[TASK DESCRIPTION]:
From the entries below, return exactly the lines beginning at the one that contains "brown button: 3 -> 7" and ending at the one that contains "purple hammer: 5 -> 3", both of them included, and only those lines.

[DATASET]:
----------

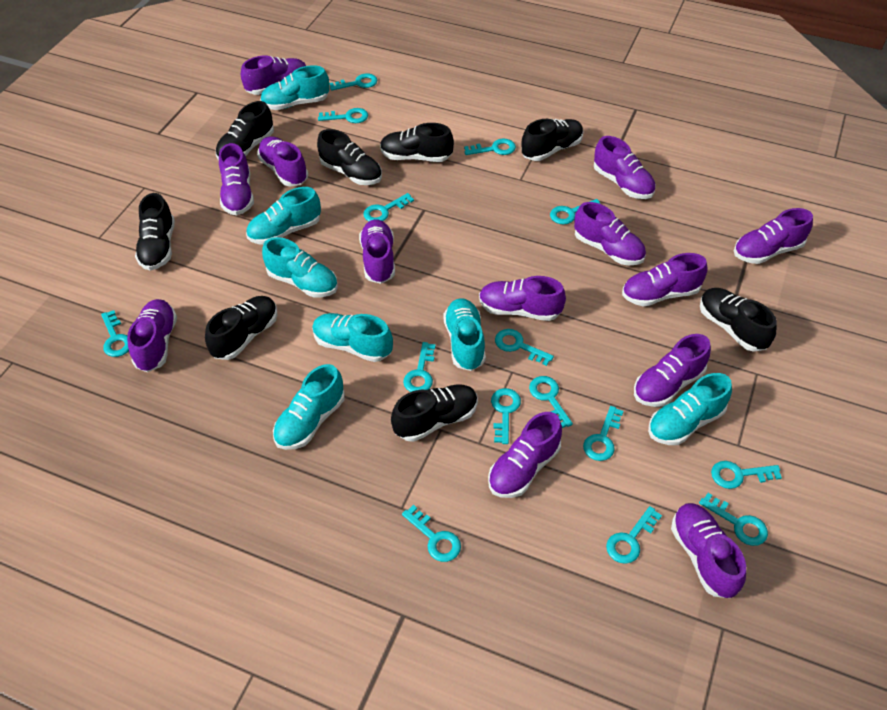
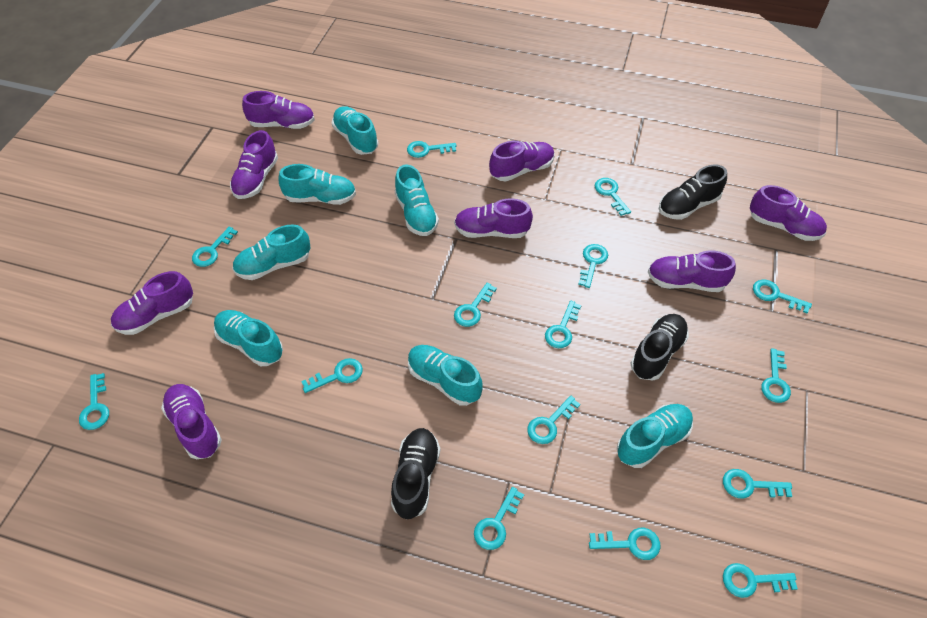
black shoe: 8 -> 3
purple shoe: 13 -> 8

----------

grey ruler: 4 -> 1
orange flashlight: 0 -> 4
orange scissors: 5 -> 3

----------

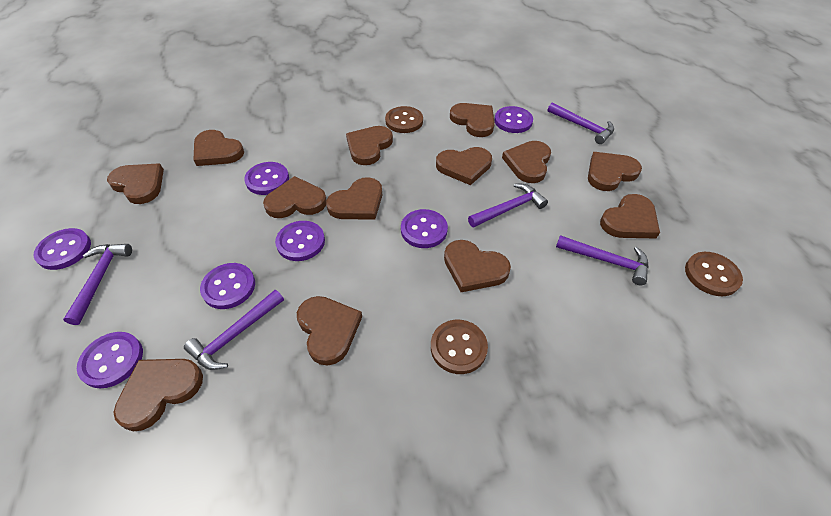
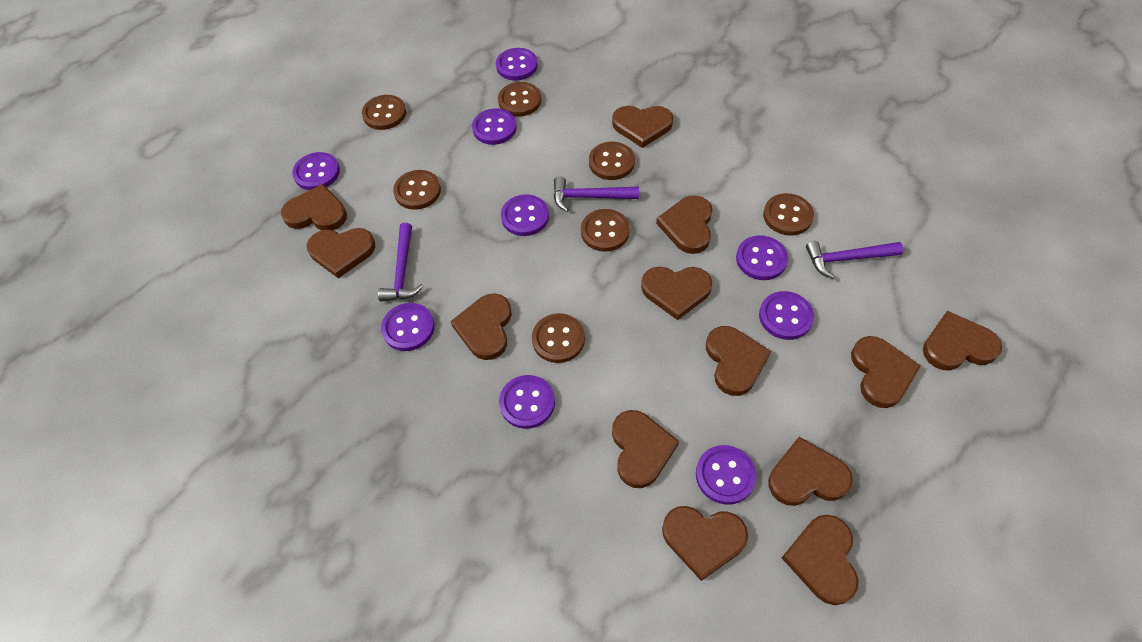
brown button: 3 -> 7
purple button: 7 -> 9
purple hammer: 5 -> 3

----------

[RESULT]:
brown button: 3 -> 7
purple button: 7 -> 9
purple hammer: 5 -> 3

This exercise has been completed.